Data drawn from a collection
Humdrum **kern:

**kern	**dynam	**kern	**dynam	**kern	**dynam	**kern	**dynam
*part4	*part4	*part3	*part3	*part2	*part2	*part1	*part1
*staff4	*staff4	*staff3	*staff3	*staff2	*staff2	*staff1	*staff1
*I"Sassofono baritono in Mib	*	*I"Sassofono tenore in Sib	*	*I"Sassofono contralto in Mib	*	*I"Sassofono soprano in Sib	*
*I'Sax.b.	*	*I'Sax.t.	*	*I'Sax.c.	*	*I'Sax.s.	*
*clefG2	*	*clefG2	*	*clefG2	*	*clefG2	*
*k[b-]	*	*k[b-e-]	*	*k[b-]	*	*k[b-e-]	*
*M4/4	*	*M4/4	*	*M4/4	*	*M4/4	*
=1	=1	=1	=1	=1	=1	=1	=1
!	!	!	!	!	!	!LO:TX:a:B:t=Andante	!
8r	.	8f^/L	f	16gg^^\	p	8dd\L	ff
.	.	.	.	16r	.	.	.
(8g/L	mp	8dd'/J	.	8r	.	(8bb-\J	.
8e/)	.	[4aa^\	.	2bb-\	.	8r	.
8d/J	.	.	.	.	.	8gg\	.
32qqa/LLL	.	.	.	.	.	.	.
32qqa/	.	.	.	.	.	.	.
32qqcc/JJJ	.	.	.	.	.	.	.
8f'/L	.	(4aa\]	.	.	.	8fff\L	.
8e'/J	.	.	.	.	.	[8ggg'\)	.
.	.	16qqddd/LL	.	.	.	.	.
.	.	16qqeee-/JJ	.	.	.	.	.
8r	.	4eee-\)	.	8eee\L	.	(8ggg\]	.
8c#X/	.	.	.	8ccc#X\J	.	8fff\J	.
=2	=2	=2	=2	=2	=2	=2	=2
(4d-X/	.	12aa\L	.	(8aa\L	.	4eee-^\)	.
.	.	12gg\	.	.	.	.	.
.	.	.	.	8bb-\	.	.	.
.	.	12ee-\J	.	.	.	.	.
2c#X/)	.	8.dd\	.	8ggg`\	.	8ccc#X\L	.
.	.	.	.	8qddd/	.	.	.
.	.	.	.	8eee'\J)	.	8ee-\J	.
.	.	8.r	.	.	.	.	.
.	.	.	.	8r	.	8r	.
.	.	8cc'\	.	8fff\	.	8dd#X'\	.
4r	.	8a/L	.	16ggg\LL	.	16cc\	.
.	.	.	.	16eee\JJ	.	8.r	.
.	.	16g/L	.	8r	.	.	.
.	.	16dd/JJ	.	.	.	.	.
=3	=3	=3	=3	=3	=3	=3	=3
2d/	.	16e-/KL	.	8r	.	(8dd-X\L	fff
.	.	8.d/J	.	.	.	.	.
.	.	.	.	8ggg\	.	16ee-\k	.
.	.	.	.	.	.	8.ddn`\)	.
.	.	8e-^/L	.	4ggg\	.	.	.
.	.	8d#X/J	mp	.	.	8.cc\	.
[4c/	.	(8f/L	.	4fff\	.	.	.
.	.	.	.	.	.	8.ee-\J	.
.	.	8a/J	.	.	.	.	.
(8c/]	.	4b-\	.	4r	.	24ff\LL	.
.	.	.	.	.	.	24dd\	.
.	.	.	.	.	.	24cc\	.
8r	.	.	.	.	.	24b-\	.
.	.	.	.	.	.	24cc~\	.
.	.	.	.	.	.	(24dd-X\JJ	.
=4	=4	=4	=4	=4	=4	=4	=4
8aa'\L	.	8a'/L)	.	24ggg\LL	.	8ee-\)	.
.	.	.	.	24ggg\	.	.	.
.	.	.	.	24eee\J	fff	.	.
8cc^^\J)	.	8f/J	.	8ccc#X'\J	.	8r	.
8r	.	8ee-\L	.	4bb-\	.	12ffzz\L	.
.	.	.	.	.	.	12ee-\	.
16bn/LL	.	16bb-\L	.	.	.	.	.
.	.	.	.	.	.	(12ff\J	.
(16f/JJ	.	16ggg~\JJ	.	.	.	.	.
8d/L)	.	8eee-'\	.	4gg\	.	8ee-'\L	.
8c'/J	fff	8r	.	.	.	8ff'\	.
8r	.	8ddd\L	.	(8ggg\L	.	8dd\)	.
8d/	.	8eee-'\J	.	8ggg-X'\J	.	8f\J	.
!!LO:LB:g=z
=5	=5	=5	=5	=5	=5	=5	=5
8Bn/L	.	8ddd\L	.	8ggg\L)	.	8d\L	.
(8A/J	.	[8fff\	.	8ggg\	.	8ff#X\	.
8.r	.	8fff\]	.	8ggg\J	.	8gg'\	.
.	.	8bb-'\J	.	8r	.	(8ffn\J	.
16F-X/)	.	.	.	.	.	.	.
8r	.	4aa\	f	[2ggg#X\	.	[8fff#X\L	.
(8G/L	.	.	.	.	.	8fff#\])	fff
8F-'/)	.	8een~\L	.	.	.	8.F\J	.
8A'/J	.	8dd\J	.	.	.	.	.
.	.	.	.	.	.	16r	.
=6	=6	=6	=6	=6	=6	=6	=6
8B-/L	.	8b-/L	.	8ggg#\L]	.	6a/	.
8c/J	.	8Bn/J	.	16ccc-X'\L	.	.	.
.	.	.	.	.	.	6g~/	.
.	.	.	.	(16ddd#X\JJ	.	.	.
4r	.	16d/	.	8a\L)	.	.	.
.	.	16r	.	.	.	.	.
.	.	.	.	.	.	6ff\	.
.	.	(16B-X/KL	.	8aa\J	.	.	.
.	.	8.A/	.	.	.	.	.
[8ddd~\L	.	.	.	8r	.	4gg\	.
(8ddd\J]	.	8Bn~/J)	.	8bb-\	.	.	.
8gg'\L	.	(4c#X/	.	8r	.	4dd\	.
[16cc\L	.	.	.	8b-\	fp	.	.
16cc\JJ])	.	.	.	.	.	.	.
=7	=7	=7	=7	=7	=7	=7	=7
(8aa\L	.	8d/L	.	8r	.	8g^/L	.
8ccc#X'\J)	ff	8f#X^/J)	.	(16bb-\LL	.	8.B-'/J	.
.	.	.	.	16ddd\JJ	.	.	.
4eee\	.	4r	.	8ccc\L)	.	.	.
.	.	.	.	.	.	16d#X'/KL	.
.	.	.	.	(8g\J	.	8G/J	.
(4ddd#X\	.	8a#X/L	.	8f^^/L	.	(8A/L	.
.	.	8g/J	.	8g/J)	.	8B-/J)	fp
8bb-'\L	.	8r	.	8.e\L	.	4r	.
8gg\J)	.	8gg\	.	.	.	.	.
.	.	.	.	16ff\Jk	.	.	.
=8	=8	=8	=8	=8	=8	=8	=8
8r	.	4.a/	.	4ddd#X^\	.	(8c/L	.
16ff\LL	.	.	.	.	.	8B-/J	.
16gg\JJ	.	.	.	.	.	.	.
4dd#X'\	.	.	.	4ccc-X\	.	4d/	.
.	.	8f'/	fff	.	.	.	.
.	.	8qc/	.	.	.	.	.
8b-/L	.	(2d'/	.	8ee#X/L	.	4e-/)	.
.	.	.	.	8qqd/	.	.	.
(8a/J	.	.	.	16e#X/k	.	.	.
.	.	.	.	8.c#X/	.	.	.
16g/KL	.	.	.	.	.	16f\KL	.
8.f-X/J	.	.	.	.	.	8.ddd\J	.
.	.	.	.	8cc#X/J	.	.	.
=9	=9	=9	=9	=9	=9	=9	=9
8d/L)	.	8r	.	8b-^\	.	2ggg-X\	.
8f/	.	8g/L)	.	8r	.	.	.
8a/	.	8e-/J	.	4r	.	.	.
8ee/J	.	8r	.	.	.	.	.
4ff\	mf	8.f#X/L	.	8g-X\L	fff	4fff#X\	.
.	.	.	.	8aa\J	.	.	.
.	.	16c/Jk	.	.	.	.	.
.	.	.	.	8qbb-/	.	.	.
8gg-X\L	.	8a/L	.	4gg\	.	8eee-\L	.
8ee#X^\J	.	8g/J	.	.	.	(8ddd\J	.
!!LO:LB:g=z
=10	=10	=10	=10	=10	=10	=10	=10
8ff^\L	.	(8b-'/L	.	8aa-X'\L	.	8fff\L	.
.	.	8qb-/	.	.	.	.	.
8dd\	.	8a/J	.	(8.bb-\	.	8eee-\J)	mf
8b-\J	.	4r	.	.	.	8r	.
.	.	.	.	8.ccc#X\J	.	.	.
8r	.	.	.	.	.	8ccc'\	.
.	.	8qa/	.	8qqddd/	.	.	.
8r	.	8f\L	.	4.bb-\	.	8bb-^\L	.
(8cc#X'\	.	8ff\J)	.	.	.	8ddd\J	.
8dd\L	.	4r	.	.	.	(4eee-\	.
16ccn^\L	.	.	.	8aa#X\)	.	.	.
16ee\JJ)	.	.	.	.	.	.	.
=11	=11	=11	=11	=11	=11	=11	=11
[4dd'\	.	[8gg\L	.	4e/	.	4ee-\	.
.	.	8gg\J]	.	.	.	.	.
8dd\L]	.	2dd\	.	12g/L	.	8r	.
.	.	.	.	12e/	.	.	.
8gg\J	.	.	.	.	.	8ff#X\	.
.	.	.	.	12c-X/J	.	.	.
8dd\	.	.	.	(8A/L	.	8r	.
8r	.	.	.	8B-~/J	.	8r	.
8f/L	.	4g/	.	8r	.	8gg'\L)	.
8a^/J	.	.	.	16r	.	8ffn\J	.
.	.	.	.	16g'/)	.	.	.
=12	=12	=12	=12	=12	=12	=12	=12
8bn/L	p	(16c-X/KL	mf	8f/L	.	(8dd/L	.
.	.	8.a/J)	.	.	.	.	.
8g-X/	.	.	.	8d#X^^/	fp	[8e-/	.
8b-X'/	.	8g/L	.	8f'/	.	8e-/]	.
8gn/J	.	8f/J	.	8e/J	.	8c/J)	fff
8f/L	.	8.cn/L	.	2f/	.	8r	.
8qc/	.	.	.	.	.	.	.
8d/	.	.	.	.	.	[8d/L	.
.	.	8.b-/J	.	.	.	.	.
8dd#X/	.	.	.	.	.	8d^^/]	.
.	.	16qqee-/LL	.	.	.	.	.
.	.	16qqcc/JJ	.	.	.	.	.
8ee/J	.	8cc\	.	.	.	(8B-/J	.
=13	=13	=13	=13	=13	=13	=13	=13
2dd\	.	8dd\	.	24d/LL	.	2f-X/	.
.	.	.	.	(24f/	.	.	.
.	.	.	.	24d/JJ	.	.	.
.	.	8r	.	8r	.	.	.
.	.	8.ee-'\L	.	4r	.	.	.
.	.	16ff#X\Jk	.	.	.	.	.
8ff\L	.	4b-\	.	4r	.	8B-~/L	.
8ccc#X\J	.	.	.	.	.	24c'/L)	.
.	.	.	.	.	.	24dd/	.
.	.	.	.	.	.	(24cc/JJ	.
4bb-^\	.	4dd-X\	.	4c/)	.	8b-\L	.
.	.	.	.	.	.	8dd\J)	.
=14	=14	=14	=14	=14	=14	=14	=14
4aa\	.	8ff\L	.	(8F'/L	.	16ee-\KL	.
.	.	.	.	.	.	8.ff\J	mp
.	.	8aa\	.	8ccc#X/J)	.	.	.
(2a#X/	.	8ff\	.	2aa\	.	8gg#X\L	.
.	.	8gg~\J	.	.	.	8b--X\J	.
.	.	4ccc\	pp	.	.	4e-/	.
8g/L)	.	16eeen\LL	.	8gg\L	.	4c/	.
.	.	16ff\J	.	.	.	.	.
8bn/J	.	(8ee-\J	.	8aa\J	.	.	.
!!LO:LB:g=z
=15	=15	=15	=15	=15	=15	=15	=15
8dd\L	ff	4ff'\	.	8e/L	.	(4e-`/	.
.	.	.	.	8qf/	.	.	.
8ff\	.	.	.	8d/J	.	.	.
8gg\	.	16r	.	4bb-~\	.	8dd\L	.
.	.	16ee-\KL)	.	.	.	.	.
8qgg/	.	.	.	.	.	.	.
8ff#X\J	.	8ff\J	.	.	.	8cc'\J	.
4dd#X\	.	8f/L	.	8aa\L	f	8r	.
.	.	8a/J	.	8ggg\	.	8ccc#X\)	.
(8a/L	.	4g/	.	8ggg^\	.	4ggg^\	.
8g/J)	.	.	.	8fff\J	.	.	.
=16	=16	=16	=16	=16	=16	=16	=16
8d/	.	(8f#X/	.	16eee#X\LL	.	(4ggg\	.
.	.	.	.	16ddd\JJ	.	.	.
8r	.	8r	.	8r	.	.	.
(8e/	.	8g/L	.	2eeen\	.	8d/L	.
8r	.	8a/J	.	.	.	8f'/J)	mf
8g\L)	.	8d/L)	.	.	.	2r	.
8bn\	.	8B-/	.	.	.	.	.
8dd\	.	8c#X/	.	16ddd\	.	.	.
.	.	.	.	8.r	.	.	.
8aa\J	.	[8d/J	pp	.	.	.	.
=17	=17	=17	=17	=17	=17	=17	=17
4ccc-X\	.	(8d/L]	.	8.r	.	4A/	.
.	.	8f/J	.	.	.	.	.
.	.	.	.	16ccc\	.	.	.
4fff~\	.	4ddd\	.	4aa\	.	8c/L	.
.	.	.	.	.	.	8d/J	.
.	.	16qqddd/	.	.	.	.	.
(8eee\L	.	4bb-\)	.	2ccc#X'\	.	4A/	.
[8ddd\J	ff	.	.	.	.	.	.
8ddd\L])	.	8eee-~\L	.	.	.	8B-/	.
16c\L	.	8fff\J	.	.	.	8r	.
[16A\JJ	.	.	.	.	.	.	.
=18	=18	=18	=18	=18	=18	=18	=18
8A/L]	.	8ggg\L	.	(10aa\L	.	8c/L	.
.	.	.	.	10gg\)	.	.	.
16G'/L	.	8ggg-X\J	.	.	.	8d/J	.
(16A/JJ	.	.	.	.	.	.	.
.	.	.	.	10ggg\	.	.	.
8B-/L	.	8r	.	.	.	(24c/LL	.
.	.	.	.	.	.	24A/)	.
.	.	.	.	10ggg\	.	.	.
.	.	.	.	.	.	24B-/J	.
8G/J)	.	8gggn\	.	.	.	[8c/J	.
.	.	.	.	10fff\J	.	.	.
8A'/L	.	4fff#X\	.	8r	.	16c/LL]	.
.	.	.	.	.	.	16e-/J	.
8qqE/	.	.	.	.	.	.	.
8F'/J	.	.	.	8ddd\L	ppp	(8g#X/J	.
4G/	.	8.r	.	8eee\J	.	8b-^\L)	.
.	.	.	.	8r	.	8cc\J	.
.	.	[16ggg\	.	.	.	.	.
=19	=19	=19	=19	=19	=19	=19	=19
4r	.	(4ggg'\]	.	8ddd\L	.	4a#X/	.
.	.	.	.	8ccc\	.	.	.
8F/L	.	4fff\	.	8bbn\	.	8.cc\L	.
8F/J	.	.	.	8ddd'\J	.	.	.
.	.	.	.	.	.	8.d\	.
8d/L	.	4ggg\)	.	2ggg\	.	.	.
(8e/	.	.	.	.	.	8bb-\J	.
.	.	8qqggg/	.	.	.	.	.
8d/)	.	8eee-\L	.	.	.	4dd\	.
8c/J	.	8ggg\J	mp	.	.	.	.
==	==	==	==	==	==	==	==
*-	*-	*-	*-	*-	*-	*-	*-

* [Stated exercise] Which lines of the data contain the string "kern"? Gather each of those lines, matching uppercase and lowercase exactly.

* [Answer]
Humdrum **kern:
**kern	**dynam	**kern	**dynam	**kern	**dynam	**kern	**dynam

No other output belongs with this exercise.